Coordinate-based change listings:
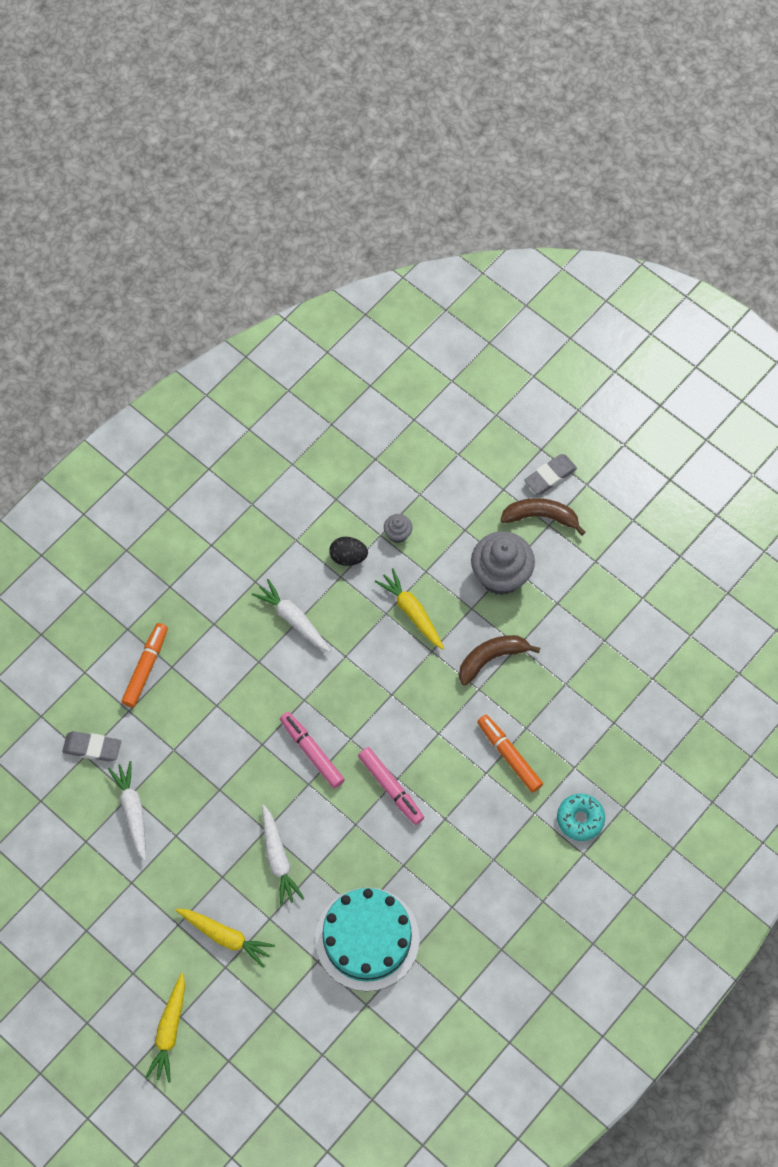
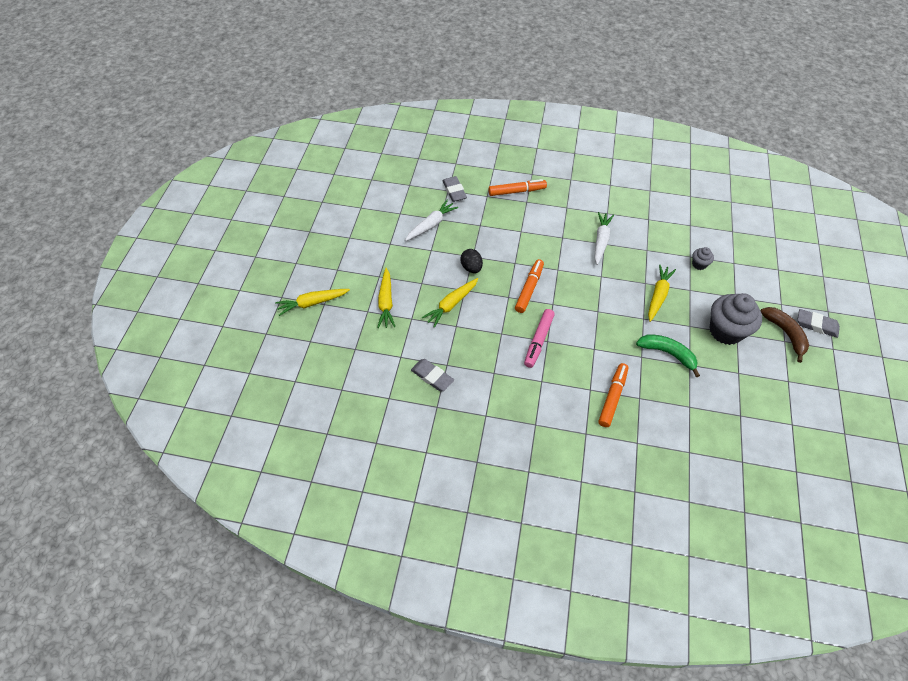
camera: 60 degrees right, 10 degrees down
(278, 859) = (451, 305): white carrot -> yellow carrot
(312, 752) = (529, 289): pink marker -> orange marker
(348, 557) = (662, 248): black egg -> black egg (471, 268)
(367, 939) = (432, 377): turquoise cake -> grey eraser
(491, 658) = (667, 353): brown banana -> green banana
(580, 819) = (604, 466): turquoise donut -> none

DESCRIPTION OF THE TASK ::
Copy all lines of the records in which the string "turquoise" can be found.

REPLY TO THE TASK ::
(367, 939) = (432, 377): turquoise cake -> grey eraser
(580, 819) = (604, 466): turquoise donut -> none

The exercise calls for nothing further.